Content starts
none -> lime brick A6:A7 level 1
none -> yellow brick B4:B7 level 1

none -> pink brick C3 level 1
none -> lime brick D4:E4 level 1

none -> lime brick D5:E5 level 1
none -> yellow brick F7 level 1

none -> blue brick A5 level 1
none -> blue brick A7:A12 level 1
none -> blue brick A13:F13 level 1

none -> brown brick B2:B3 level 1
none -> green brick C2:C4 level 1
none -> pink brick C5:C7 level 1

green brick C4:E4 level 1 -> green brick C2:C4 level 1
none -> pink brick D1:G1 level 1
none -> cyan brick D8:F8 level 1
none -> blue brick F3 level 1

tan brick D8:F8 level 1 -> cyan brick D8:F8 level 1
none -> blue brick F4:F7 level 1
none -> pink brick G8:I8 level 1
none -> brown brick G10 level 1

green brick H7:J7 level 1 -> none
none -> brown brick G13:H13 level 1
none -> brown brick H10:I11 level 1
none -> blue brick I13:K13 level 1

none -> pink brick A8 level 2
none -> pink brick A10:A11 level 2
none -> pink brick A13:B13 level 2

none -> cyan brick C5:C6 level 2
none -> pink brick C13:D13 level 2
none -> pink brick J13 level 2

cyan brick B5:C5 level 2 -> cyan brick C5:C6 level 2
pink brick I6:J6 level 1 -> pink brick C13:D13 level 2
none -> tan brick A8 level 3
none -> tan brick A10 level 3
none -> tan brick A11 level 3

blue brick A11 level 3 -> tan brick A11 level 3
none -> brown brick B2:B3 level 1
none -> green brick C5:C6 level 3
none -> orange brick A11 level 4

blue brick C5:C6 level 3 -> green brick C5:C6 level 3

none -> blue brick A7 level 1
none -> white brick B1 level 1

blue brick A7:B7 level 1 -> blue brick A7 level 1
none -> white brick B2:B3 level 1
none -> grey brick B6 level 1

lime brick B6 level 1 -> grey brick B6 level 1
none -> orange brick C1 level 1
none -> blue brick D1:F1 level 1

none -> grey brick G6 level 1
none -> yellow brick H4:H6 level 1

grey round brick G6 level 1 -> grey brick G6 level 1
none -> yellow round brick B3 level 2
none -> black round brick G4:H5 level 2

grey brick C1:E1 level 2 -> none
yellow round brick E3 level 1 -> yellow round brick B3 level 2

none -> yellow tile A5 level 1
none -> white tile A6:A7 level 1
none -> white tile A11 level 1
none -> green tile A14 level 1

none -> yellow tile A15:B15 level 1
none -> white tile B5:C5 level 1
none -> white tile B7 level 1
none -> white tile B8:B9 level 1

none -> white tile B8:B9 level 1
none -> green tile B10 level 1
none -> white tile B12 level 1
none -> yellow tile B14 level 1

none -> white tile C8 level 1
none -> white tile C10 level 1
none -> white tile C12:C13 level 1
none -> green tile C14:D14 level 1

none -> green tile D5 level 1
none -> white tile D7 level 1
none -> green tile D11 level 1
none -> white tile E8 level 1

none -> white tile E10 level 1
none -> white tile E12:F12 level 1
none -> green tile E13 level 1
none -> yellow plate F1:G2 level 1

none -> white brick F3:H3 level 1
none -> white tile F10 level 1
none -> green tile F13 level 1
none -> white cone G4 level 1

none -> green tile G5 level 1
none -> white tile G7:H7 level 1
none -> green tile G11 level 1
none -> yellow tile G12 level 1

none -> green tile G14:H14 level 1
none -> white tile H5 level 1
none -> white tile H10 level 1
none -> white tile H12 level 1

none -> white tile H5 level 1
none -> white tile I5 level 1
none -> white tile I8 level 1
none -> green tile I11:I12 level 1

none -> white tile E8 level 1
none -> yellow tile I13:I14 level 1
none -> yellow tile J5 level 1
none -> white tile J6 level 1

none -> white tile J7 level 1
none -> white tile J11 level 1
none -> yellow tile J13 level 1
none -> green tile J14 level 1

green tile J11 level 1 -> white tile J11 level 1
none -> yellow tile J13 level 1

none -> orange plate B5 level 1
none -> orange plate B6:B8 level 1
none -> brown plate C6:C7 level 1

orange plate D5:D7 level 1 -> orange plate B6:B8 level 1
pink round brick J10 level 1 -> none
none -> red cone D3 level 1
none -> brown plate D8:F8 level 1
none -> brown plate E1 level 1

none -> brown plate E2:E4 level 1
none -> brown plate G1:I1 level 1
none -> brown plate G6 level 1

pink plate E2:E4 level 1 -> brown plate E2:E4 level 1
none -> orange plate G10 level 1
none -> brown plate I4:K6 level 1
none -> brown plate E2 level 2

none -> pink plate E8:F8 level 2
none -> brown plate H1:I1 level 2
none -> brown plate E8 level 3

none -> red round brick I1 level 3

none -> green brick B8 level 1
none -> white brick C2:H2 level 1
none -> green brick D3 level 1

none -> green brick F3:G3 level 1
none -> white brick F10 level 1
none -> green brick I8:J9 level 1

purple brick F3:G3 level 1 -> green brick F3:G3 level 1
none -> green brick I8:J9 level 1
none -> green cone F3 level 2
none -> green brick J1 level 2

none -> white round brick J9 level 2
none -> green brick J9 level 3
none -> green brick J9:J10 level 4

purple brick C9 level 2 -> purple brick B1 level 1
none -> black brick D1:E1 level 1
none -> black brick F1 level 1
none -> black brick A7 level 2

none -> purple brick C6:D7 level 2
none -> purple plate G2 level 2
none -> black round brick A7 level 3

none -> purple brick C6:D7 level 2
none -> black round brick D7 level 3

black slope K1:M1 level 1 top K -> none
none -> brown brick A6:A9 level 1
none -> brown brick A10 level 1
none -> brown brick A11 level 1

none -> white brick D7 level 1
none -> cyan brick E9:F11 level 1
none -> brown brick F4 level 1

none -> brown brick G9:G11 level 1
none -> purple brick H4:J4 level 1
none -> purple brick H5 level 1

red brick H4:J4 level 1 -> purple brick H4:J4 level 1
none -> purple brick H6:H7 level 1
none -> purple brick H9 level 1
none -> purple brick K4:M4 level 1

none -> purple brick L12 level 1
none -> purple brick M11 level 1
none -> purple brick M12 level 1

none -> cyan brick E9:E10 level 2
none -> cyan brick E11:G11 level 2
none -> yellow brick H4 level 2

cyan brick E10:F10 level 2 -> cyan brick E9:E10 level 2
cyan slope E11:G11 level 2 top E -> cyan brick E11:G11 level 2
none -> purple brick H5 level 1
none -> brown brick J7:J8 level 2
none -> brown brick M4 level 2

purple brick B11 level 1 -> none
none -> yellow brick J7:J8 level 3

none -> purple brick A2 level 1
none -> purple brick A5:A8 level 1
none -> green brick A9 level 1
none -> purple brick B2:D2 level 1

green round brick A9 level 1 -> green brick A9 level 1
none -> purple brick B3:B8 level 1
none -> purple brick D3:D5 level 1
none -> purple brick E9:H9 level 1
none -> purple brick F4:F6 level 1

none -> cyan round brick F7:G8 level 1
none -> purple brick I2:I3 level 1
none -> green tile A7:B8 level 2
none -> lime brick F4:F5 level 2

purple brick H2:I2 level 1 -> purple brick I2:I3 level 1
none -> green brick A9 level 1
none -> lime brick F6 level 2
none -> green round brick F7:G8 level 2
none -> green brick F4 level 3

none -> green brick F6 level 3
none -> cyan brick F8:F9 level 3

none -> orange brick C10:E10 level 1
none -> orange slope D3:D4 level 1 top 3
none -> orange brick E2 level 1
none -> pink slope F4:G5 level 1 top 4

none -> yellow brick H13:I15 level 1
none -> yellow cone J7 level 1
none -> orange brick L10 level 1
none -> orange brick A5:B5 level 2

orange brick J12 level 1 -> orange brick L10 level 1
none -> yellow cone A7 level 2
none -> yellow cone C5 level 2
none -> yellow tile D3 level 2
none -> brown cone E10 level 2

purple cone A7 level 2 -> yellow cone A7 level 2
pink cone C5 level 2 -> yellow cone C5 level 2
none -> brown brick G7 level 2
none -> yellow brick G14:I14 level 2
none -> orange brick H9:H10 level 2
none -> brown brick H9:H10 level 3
Content ends
Would you copy, unchanged, the stretch of the records above that begins at the line containing "none -> green tile B10 level 1" and ends at the line containing "none -> green brick D3 level 1", and only that?

**Exercise response**
none -> green tile B10 level 1
none -> white tile B12 level 1
none -> yellow tile B14 level 1

none -> white tile C8 level 1
none -> white tile C10 level 1
none -> white tile C12:C13 level 1
none -> green tile C14:D14 level 1

none -> green tile D5 level 1
none -> white tile D7 level 1
none -> green tile D11 level 1
none -> white tile E8 level 1

none -> white tile E10 level 1
none -> white tile E12:F12 level 1
none -> green tile E13 level 1
none -> yellow plate F1:G2 level 1

none -> white brick F3:H3 level 1
none -> white tile F10 level 1
none -> green tile F13 level 1
none -> white cone G4 level 1

none -> green tile G5 level 1
none -> white tile G7:H7 level 1
none -> green tile G11 level 1
none -> yellow tile G12 level 1

none -> green tile G14:H14 level 1
none -> white tile H5 level 1
none -> white tile H10 level 1
none -> white tile H12 level 1

none -> white tile H5 level 1
none -> white tile I5 level 1
none -> white tile I8 level 1
none -> green tile I11:I12 level 1

none -> white tile E8 level 1
none -> yellow tile I13:I14 level 1
none -> yellow tile J5 level 1
none -> white tile J6 level 1

none -> white tile J7 level 1
none -> white tile J11 level 1
none -> yellow tile J13 level 1
none -> green tile J14 level 1

green tile J11 level 1 -> white tile J11 level 1
none -> yellow tile J13 level 1

none -> orange plate B5 level 1
none -> orange plate B6:B8 level 1
none -> brown plate C6:C7 level 1

orange plate D5:D7 level 1 -> orange plate B6:B8 level 1
pink round brick J10 level 1 -> none
none -> red cone D3 level 1
none -> brown plate D8:F8 level 1
none -> brown plate E1 level 1

none -> brown plate E2:E4 level 1
none -> brown plate G1:I1 level 1
none -> brown plate G6 level 1

pink plate E2:E4 level 1 -> brown plate E2:E4 level 1
none -> orange plate G10 level 1
none -> brown plate I4:K6 level 1
none -> brown plate E2 level 2

none -> pink plate E8:F8 level 2
none -> brown plate H1:I1 level 2
none -> brown plate E8 level 3

none -> red round brick I1 level 3

none -> green brick B8 level 1
none -> white brick C2:H2 level 1
none -> green brick D3 level 1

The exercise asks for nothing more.